** Task directions **
Only the lines of the data below from the one with "(283, 185) = (165, 228): none -> pink cone" through the one with "(936, 376) = (777, 457): turquoise" are wanted. Repeat them exactly.

Colored object listings
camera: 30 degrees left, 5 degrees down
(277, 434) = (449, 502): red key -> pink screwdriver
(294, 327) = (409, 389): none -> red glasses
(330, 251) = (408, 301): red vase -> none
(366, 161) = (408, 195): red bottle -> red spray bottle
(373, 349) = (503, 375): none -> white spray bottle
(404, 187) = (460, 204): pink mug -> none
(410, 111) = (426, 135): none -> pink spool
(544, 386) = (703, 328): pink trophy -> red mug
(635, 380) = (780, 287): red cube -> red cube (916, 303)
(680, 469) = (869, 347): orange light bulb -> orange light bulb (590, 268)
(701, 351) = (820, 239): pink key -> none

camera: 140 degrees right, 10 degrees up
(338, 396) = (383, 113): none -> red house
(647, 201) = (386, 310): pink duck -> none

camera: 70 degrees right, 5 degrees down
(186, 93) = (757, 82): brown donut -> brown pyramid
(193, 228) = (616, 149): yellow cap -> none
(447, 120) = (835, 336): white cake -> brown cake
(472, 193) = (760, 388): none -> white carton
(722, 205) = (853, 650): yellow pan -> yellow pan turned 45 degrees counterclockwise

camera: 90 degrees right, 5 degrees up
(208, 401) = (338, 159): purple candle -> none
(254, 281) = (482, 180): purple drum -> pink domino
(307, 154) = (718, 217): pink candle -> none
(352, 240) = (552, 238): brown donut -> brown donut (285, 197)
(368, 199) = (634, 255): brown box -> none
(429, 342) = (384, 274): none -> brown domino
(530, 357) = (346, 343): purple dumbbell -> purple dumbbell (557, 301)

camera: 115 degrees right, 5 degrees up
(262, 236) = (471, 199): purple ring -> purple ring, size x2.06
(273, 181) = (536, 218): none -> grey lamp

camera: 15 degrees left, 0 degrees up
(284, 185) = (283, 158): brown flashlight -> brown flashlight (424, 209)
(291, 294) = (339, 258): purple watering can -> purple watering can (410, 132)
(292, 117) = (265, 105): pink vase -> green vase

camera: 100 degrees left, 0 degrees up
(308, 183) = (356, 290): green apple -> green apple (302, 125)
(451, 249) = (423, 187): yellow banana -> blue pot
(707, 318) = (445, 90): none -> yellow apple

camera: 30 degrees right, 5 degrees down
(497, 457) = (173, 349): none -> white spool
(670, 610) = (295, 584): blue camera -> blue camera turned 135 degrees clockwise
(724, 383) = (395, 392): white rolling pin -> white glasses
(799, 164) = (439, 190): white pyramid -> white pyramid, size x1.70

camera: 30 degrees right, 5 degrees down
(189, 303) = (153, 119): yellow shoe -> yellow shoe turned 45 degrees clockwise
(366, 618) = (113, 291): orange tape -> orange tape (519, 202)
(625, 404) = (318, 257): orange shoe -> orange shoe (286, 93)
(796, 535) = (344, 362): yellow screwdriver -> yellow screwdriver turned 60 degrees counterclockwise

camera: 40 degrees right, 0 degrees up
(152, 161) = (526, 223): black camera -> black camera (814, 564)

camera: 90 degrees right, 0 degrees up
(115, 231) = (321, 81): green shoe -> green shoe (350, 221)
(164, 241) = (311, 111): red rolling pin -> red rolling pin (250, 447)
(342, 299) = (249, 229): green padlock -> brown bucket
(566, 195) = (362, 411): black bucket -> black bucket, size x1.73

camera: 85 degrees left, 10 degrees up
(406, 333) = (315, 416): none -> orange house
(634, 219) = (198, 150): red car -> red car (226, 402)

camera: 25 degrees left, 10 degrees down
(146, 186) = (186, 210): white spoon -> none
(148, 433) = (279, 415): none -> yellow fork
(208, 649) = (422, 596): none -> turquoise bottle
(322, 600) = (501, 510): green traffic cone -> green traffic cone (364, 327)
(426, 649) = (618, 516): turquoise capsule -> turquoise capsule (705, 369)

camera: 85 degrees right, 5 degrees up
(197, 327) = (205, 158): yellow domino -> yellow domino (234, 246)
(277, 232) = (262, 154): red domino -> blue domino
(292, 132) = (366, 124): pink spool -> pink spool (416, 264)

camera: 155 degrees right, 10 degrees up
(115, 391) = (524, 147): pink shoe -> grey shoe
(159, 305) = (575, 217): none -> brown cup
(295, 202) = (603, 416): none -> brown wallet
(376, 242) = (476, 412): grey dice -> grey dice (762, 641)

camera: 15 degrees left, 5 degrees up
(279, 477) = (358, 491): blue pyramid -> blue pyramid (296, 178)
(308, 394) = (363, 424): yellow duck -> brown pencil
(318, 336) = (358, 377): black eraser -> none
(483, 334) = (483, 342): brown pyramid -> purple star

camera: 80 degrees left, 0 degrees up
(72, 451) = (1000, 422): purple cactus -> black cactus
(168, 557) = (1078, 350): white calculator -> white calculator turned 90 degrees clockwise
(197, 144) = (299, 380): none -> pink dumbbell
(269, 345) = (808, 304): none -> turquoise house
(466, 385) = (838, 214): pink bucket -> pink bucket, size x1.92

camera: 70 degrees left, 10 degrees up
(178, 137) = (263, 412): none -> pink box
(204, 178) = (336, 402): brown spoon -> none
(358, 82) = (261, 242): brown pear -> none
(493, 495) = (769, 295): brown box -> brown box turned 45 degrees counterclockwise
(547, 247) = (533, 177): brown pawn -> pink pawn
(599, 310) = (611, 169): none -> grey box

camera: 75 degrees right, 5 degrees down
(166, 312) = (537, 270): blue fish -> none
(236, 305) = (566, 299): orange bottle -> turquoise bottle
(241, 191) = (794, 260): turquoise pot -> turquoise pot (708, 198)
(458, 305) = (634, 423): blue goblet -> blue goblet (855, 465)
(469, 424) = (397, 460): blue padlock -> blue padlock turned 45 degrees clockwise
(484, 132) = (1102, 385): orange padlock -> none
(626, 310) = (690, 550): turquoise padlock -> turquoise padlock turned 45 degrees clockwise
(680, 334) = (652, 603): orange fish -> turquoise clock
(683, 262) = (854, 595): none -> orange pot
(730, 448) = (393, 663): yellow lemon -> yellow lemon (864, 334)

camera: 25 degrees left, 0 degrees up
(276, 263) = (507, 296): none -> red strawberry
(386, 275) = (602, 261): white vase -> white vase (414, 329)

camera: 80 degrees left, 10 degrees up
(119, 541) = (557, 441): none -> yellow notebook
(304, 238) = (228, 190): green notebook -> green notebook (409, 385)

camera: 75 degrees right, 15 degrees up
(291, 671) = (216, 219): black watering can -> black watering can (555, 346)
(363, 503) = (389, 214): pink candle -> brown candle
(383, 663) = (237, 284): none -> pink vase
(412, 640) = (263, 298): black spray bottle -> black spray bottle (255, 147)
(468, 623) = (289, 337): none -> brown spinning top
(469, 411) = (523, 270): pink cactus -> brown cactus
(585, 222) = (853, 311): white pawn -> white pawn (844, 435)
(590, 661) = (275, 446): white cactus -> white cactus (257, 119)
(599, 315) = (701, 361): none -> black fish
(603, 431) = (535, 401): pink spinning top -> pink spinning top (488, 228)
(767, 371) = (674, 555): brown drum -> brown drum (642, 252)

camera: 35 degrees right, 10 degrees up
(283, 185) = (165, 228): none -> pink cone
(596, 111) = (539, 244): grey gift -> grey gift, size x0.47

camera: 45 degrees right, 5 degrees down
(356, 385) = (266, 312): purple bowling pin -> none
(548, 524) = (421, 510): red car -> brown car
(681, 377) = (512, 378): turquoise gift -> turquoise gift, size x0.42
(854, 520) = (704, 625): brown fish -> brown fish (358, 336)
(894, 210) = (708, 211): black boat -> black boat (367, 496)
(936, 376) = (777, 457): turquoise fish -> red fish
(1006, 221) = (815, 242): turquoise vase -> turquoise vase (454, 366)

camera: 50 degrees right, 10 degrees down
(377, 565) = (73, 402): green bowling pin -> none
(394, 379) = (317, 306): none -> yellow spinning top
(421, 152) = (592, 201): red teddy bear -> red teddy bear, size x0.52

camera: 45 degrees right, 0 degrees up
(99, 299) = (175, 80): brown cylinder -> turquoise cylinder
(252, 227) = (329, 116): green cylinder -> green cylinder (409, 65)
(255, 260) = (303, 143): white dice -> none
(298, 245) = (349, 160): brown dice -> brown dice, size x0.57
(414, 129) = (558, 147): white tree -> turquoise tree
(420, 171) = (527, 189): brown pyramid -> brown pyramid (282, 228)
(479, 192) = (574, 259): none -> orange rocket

** Result **
(283, 185) = (165, 228): none -> pink cone
(596, 111) = (539, 244): grey gift -> grey gift, size x0.47

camera: 45 degrees right, 5 degrees down
(356, 385) = (266, 312): purple bowling pin -> none
(548, 524) = (421, 510): red car -> brown car
(681, 377) = (512, 378): turquoise gift -> turquoise gift, size x0.42
(854, 520) = (704, 625): brown fish -> brown fish (358, 336)
(894, 210) = (708, 211): black boat -> black boat (367, 496)
(936, 376) = (777, 457): turquoise fish -> red fish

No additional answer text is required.